##### Records provided
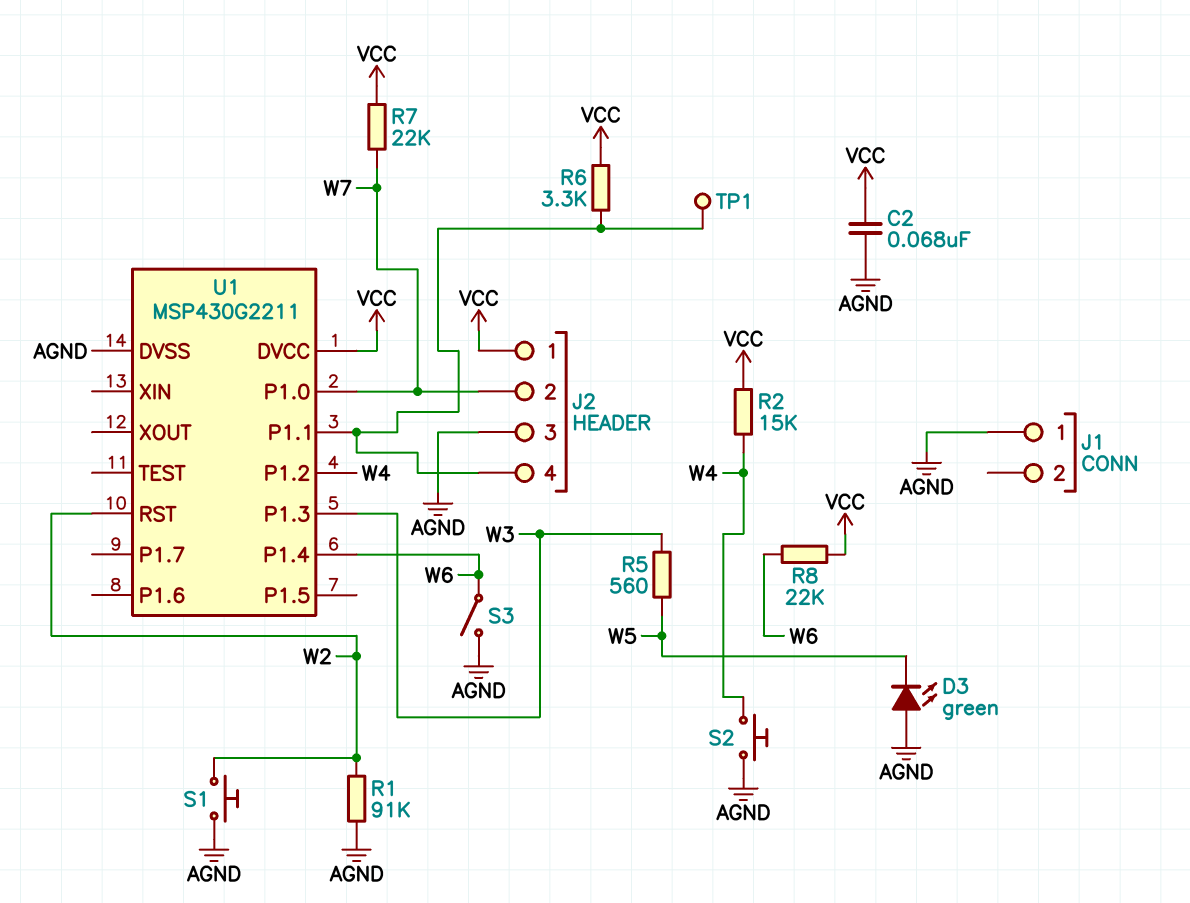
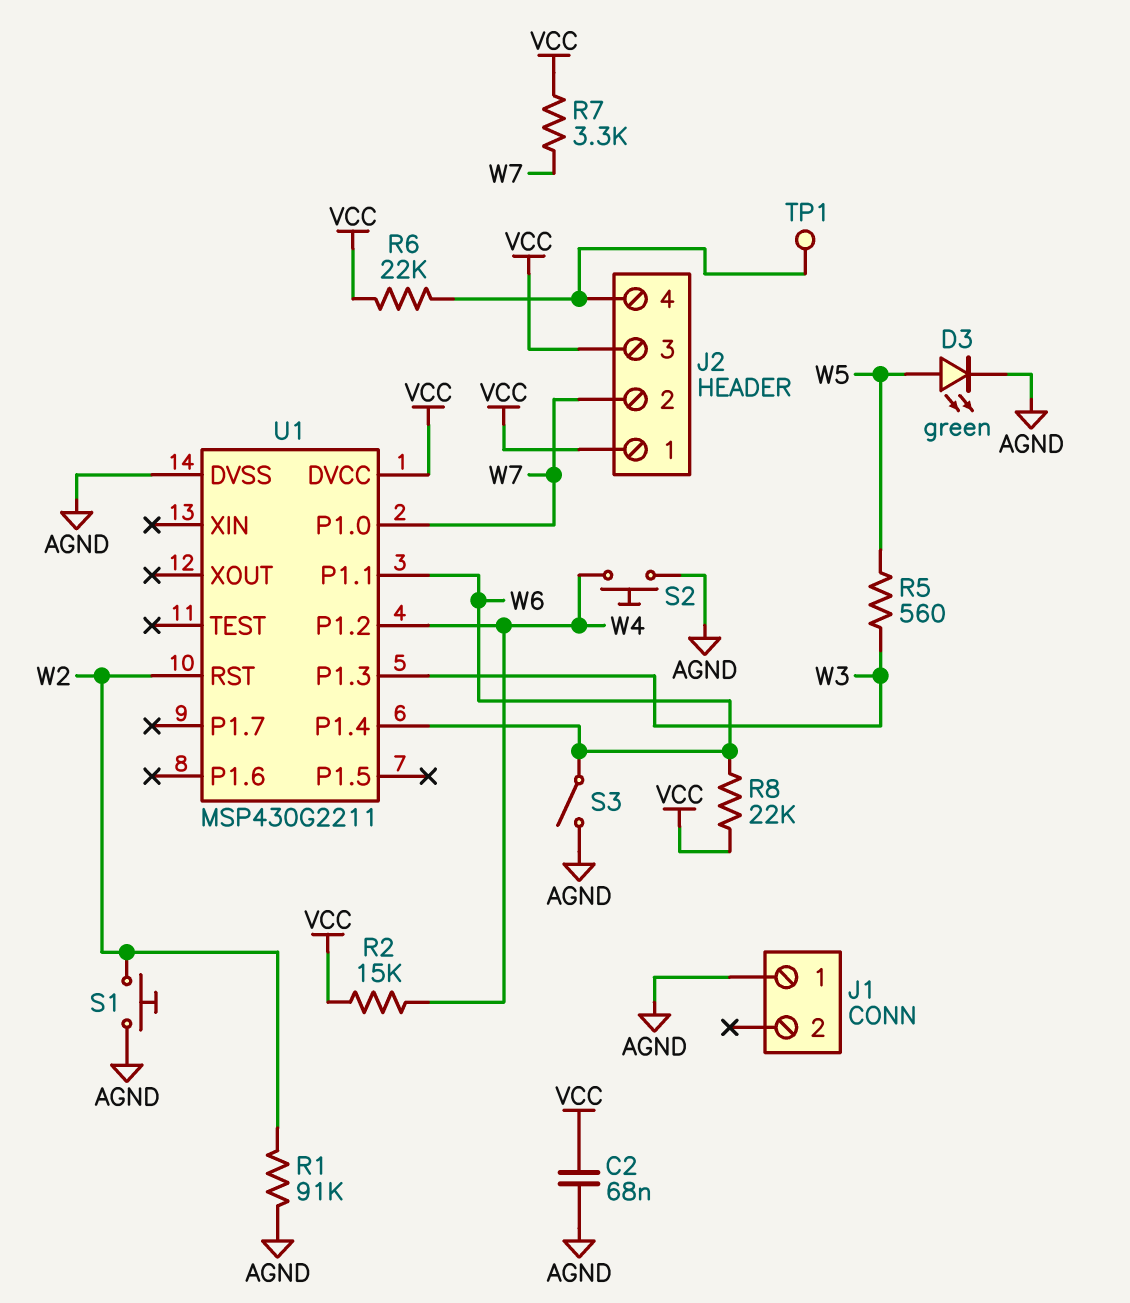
D3: LED green (A AGND, K W5) -> LED green (A W5, K AGND)
J2 pin 3: AGND -> VCC
R6: 3.3k (J2/4, VCC) -> 22k (J2/4, VCC)
R7: 22k (VCC, W7) -> 3.3k (VCC, W7)
U1 pin P1.1: J2/4 -> W6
##########
To do:
Say how many lines in the entries include the string "AGND", and write nothing besides that number.

Answer box:
2